- [What needs to be done] Below is a listing with pictures in it. Copy it exactly without them.

- [Information shown]

----

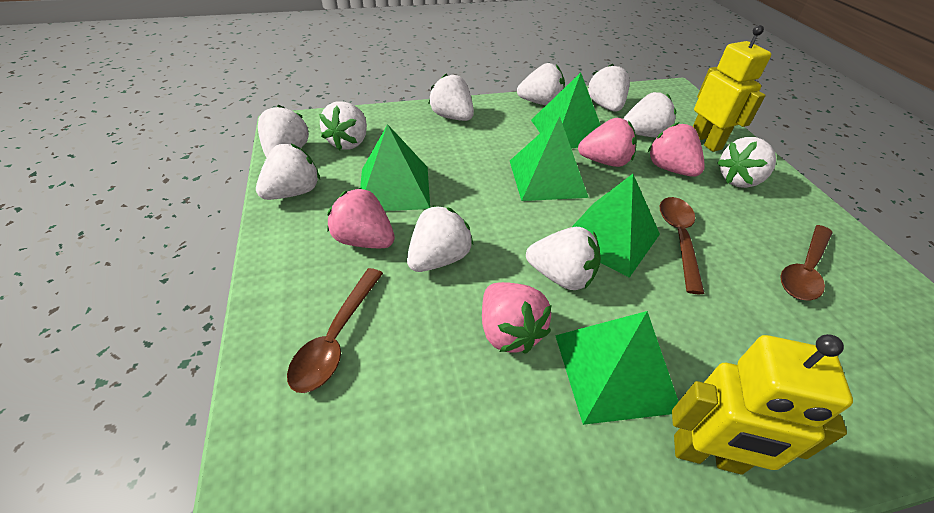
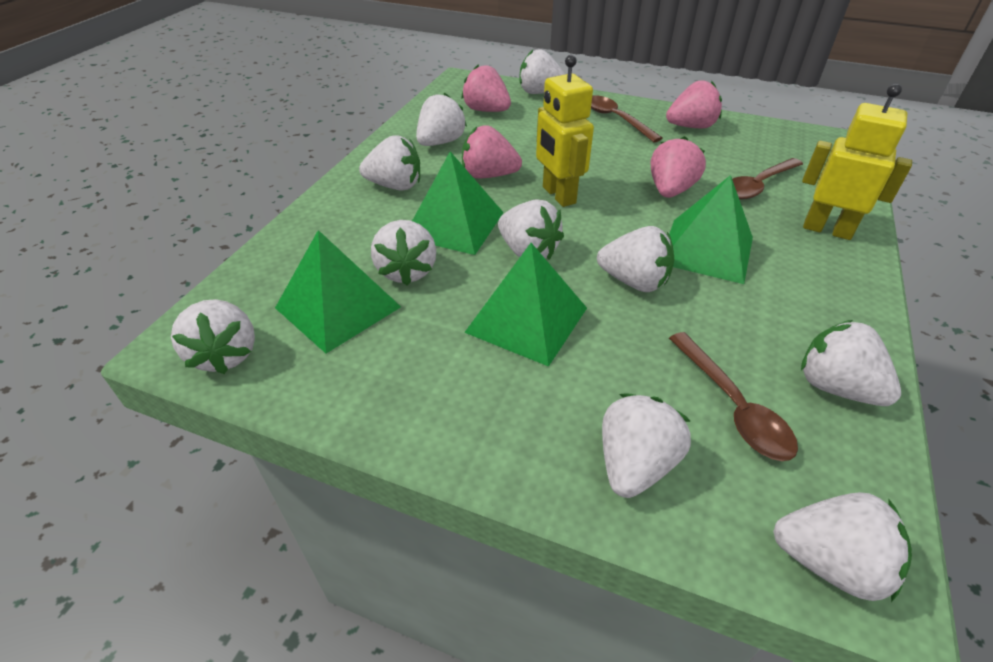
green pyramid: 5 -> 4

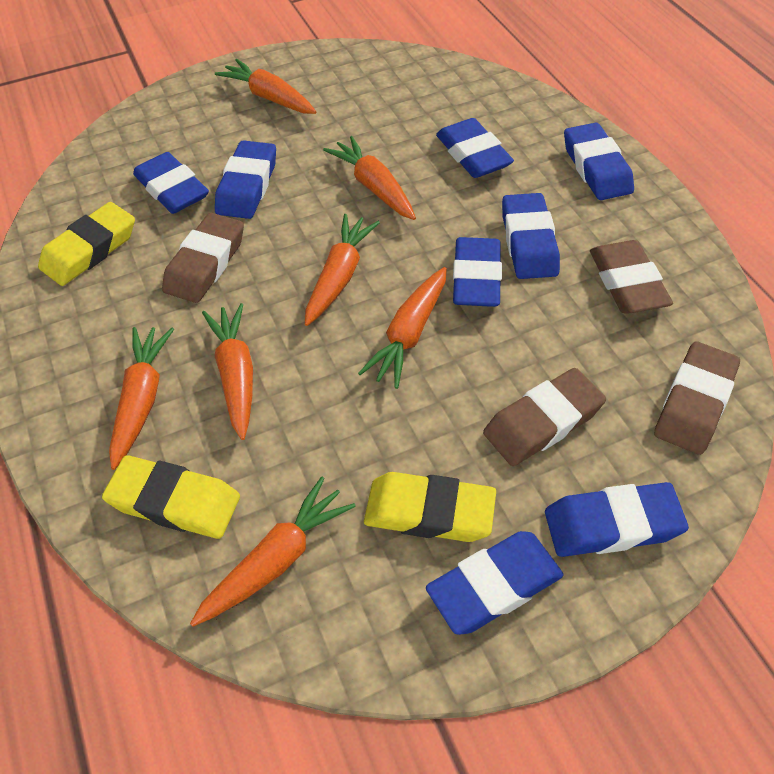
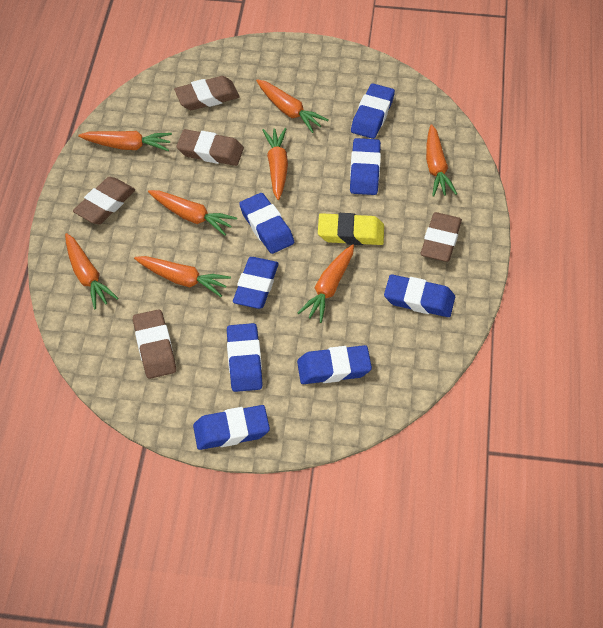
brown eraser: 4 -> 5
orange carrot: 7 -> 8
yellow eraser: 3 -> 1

----

- [Output of the task]
green pyramid: 5 -> 4

brown eraser: 4 -> 5
orange carrot: 7 -> 8
yellow eraser: 3 -> 1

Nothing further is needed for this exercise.